In your output, repeat each entry exactly and include no pictures.
▼
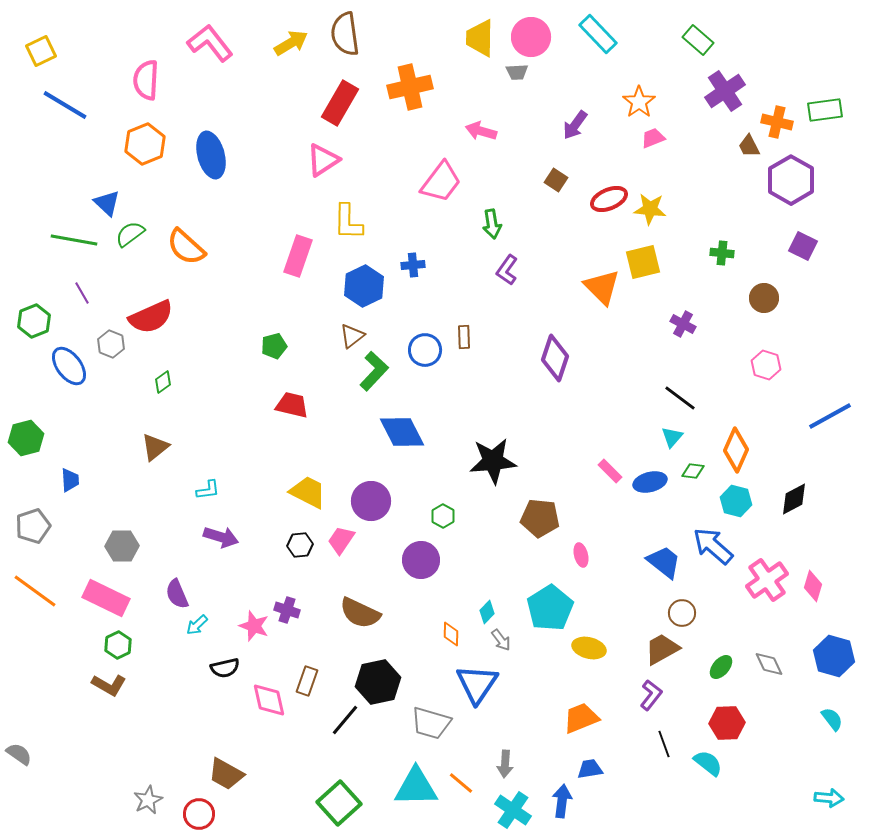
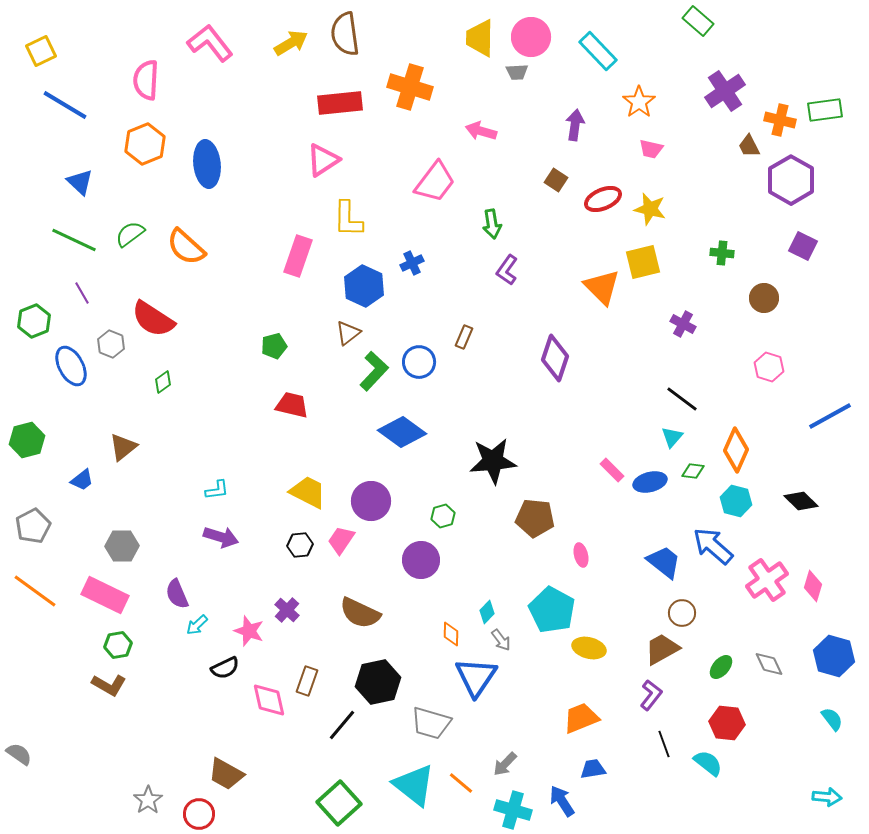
cyan rectangle at (598, 34): moved 17 px down
green rectangle at (698, 40): moved 19 px up
orange cross at (410, 87): rotated 30 degrees clockwise
red rectangle at (340, 103): rotated 54 degrees clockwise
orange cross at (777, 122): moved 3 px right, 2 px up
purple arrow at (575, 125): rotated 152 degrees clockwise
pink trapezoid at (653, 138): moved 2 px left, 11 px down; rotated 145 degrees counterclockwise
blue ellipse at (211, 155): moved 4 px left, 9 px down; rotated 9 degrees clockwise
pink trapezoid at (441, 182): moved 6 px left
red ellipse at (609, 199): moved 6 px left
blue triangle at (107, 203): moved 27 px left, 21 px up
yellow star at (650, 209): rotated 8 degrees clockwise
yellow L-shape at (348, 222): moved 3 px up
green line at (74, 240): rotated 15 degrees clockwise
blue cross at (413, 265): moved 1 px left, 2 px up; rotated 20 degrees counterclockwise
blue hexagon at (364, 286): rotated 9 degrees counterclockwise
red semicircle at (151, 317): moved 2 px right, 2 px down; rotated 57 degrees clockwise
brown triangle at (352, 336): moved 4 px left, 3 px up
brown rectangle at (464, 337): rotated 25 degrees clockwise
blue circle at (425, 350): moved 6 px left, 12 px down
pink hexagon at (766, 365): moved 3 px right, 2 px down
blue ellipse at (69, 366): moved 2 px right; rotated 9 degrees clockwise
black line at (680, 398): moved 2 px right, 1 px down
blue diamond at (402, 432): rotated 27 degrees counterclockwise
green hexagon at (26, 438): moved 1 px right, 2 px down
brown triangle at (155, 447): moved 32 px left
pink rectangle at (610, 471): moved 2 px right, 1 px up
blue trapezoid at (70, 480): moved 12 px right; rotated 55 degrees clockwise
cyan L-shape at (208, 490): moved 9 px right
black diamond at (794, 499): moved 7 px right, 2 px down; rotated 72 degrees clockwise
green hexagon at (443, 516): rotated 15 degrees clockwise
brown pentagon at (540, 518): moved 5 px left
gray pentagon at (33, 526): rotated 8 degrees counterclockwise
pink rectangle at (106, 598): moved 1 px left, 3 px up
cyan pentagon at (550, 608): moved 2 px right, 2 px down; rotated 12 degrees counterclockwise
purple cross at (287, 610): rotated 25 degrees clockwise
pink star at (254, 626): moved 5 px left, 5 px down
green hexagon at (118, 645): rotated 16 degrees clockwise
black semicircle at (225, 668): rotated 12 degrees counterclockwise
blue triangle at (477, 684): moved 1 px left, 7 px up
black line at (345, 720): moved 3 px left, 5 px down
red hexagon at (727, 723): rotated 8 degrees clockwise
gray arrow at (505, 764): rotated 40 degrees clockwise
blue trapezoid at (590, 769): moved 3 px right
cyan triangle at (416, 787): moved 2 px left, 2 px up; rotated 39 degrees clockwise
cyan arrow at (829, 798): moved 2 px left, 1 px up
gray star at (148, 800): rotated 8 degrees counterclockwise
blue arrow at (562, 801): rotated 40 degrees counterclockwise
cyan cross at (513, 810): rotated 18 degrees counterclockwise
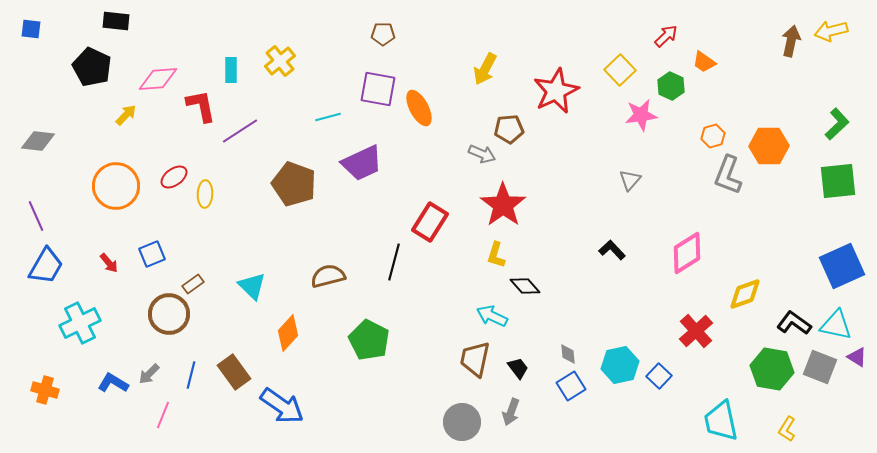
▲
#### [TASK RESPONSE]
cyan rectangle at (598, 34): moved 17 px down
green rectangle at (698, 40): moved 19 px up
orange cross at (410, 87): rotated 30 degrees clockwise
red rectangle at (340, 103): rotated 54 degrees clockwise
orange cross at (777, 122): moved 3 px right, 2 px up
purple arrow at (575, 125): rotated 152 degrees clockwise
pink trapezoid at (653, 138): moved 2 px left, 11 px down; rotated 145 degrees counterclockwise
blue ellipse at (211, 155): moved 4 px left, 9 px down; rotated 9 degrees clockwise
pink trapezoid at (441, 182): moved 6 px left
red ellipse at (609, 199): moved 6 px left
blue triangle at (107, 203): moved 27 px left, 21 px up
yellow star at (650, 209): rotated 8 degrees clockwise
yellow L-shape at (348, 222): moved 3 px up
green line at (74, 240): rotated 15 degrees clockwise
blue cross at (413, 265): moved 1 px left, 2 px up; rotated 20 degrees counterclockwise
blue hexagon at (364, 286): rotated 9 degrees counterclockwise
red semicircle at (151, 317): moved 2 px right, 2 px down; rotated 57 degrees clockwise
brown triangle at (352, 336): moved 4 px left, 3 px up
brown rectangle at (464, 337): rotated 25 degrees clockwise
blue circle at (425, 350): moved 6 px left, 12 px down
pink hexagon at (766, 365): moved 3 px right, 2 px down
blue ellipse at (69, 366): moved 2 px right; rotated 9 degrees clockwise
black line at (680, 398): moved 2 px right, 1 px down
blue diamond at (402, 432): rotated 27 degrees counterclockwise
green hexagon at (26, 438): moved 1 px right, 2 px down
brown triangle at (155, 447): moved 32 px left
pink rectangle at (610, 471): moved 2 px right, 1 px up
blue trapezoid at (70, 480): moved 12 px right; rotated 55 degrees clockwise
cyan L-shape at (208, 490): moved 9 px right
black diamond at (794, 499): moved 7 px right, 2 px down; rotated 72 degrees clockwise
green hexagon at (443, 516): rotated 15 degrees clockwise
brown pentagon at (540, 518): moved 5 px left
gray pentagon at (33, 526): rotated 8 degrees counterclockwise
pink rectangle at (106, 598): moved 1 px left, 3 px up
cyan pentagon at (550, 608): moved 2 px right, 2 px down; rotated 12 degrees counterclockwise
purple cross at (287, 610): rotated 25 degrees clockwise
pink star at (254, 626): moved 5 px left, 5 px down
green hexagon at (118, 645): rotated 16 degrees clockwise
black semicircle at (225, 668): rotated 12 degrees counterclockwise
blue triangle at (477, 684): moved 1 px left, 7 px up
black line at (345, 720): moved 3 px left, 5 px down
red hexagon at (727, 723): rotated 8 degrees clockwise
gray arrow at (505, 764): rotated 40 degrees clockwise
blue trapezoid at (590, 769): moved 3 px right
cyan triangle at (416, 787): moved 2 px left, 2 px up; rotated 39 degrees clockwise
cyan arrow at (829, 798): moved 2 px left, 1 px up
gray star at (148, 800): rotated 8 degrees counterclockwise
blue arrow at (562, 801): rotated 40 degrees counterclockwise
cyan cross at (513, 810): rotated 18 degrees counterclockwise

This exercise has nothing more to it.